[WORK TO BE COMPLETED] Give the listing again exactly, skipping any pictures it holds.

-------- STORED DATA --------

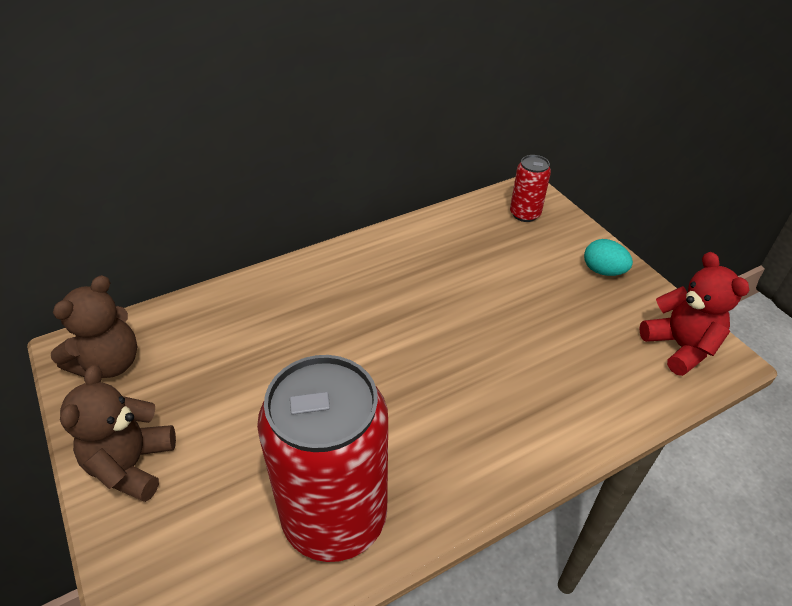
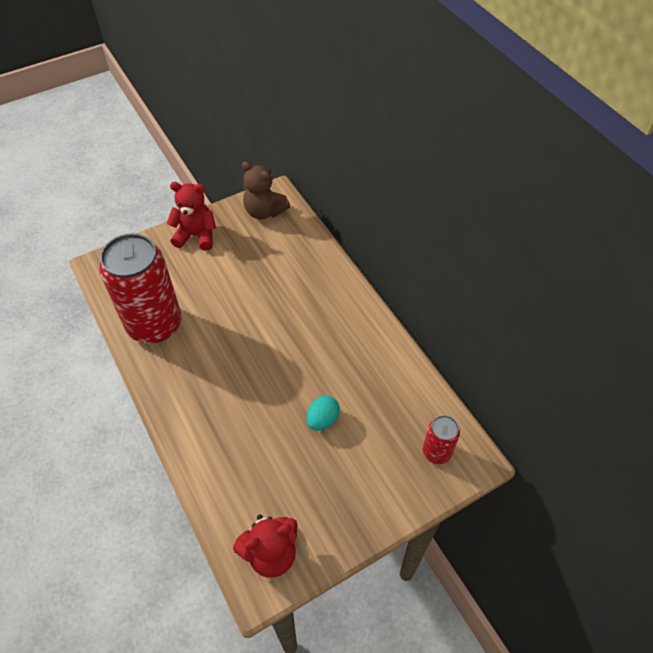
camera: 90 degrees right, 10 degrees up
(131, 465) = (196, 236): brown teddy bear -> red teddy bear
(603, 271) = (361, 508): turquoise egg -> turquoise egg (322, 419)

--------

[EXPECTED ANSWER]
camera: 90 degrees right, 10 degrees up
(131, 465) = (196, 236): brown teddy bear -> red teddy bear
(603, 271) = (361, 508): turquoise egg -> turquoise egg (322, 419)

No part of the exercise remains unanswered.